* Your assignment *
Please, starting at the line that contains "V1: AC 120V (AC1, AC2) -> AC 1V (AC1, AC2)", reproduce every line exactly until the records run out, skipping all pictures.

=== Given records ===

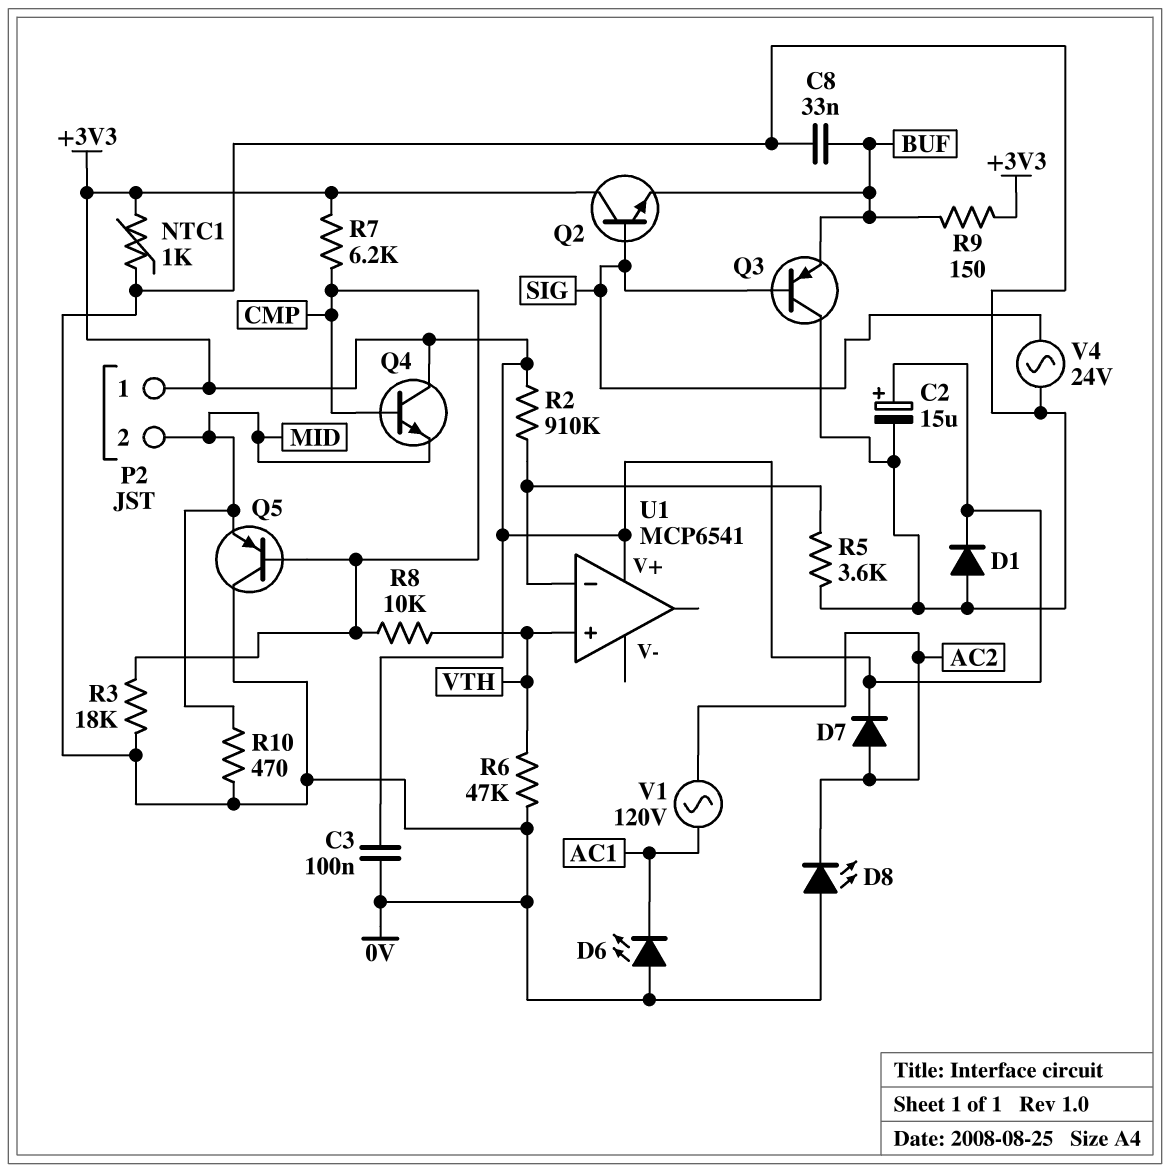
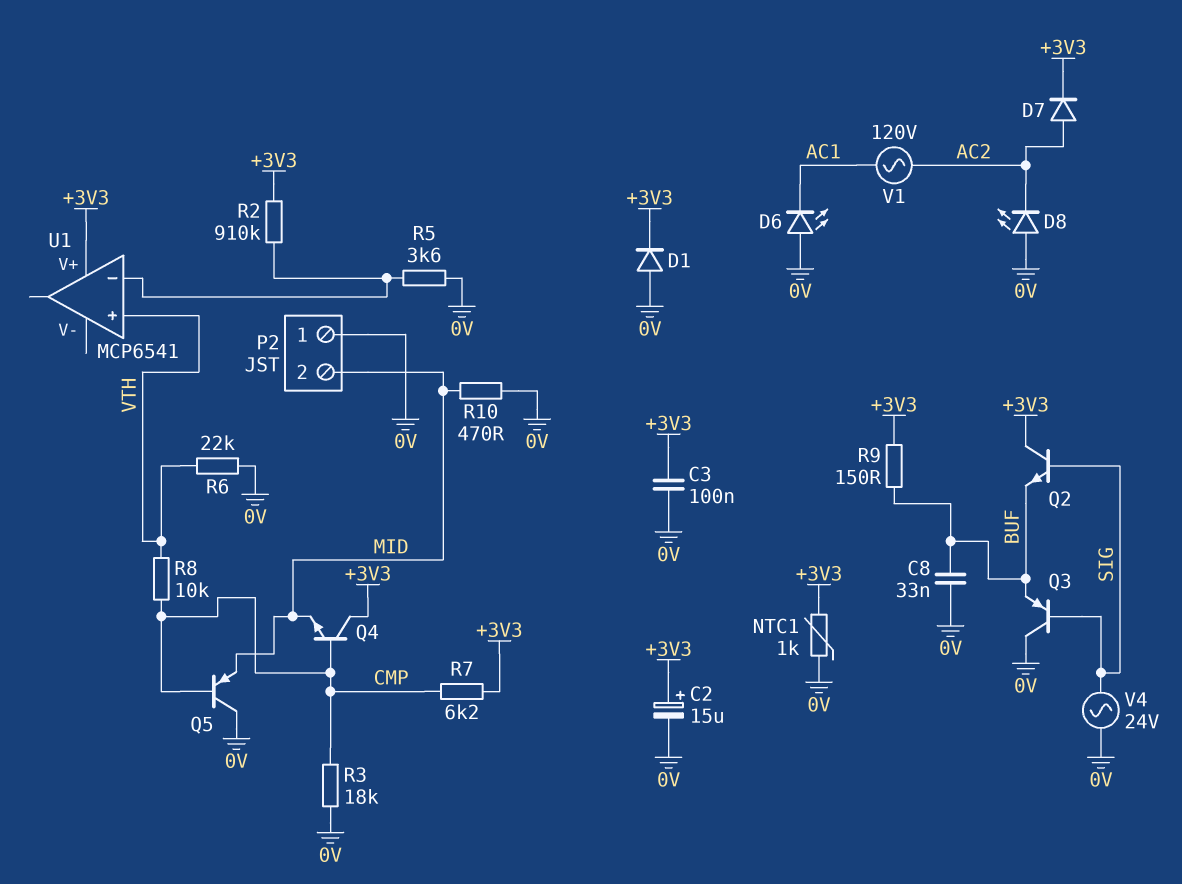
P2 pin 1: +3V3 -> 0V
R6: 47k (0V, VTH) -> 22k (0V, VTH)

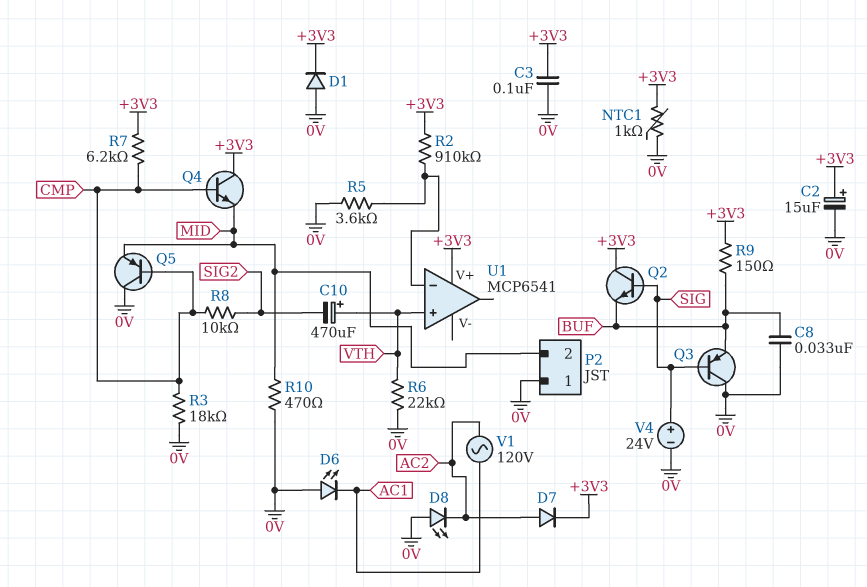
C10: none -> 470uF (plus VTH, minus SIG2)
R8: 10k (CMP, VTH) -> 10k (CMP, SIG2)
V4: AC 24V (0V, SIG) -> 24V (plus SIG, minus 0V)

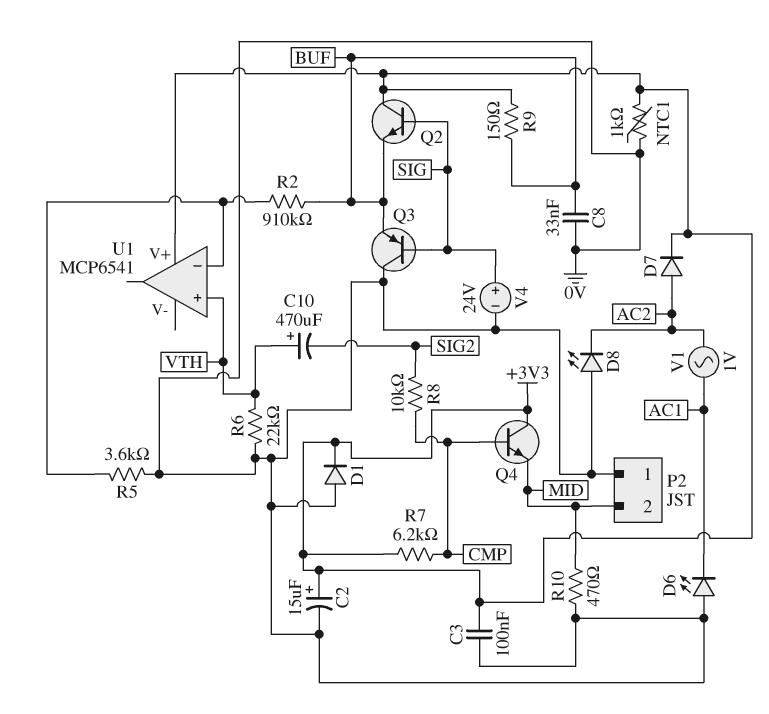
Q5: PNP (B CMP, C 0V, E MID) -> none
R2: 910k (+3V3, U1/in-) -> 910k (BUF, U1/in-)
R3: 18k (0V, CMP) -> none
V1: AC 120V (AC1, AC2) -> AC 1V (AC1, AC2)

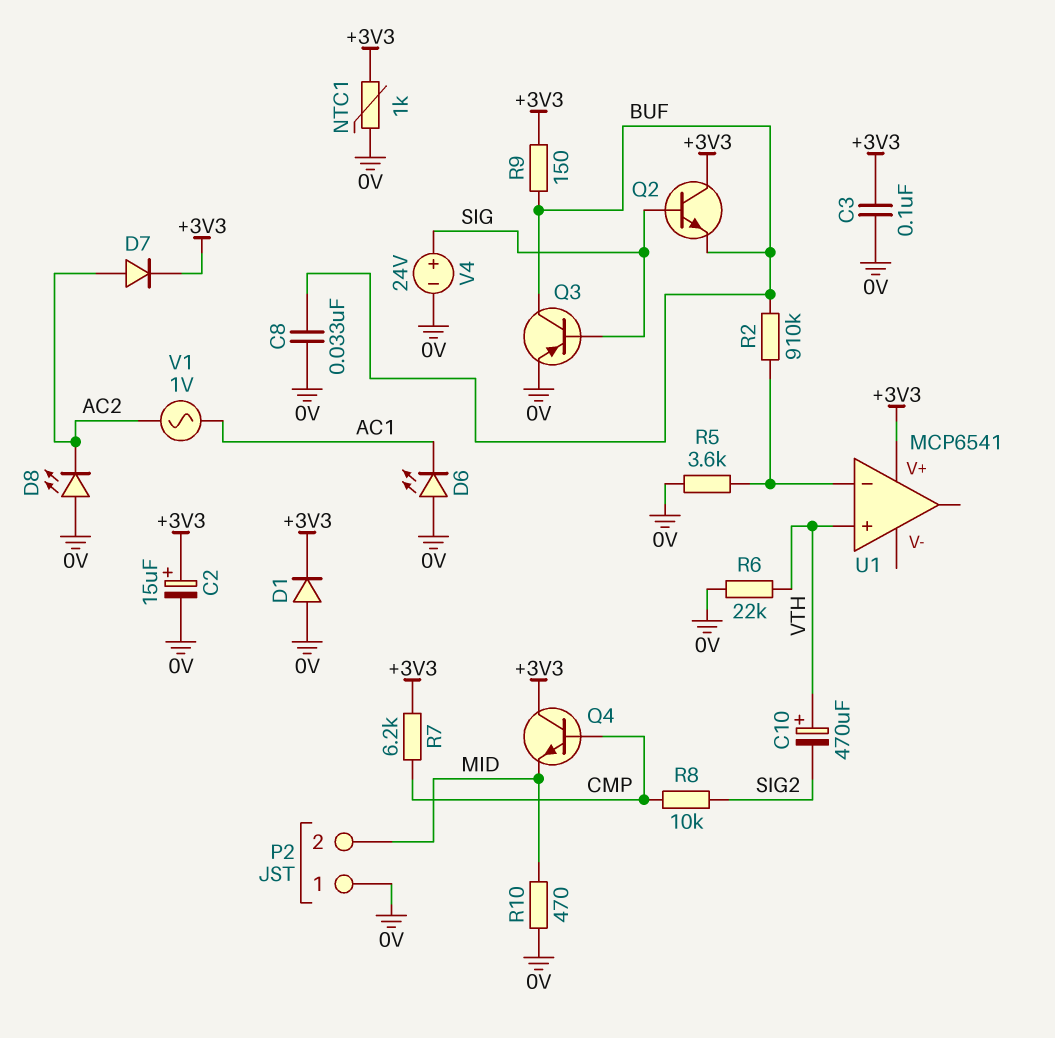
Q3: PNP (B SIG, C 0V, E BUF) -> PNP (B SIG, C BUF, E 0V)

===

* Solution to this exercise *
V1: AC 120V (AC1, AC2) -> AC 1V (AC1, AC2)

Q3: PNP (B SIG, C 0V, E BUF) -> PNP (B SIG, C BUF, E 0V)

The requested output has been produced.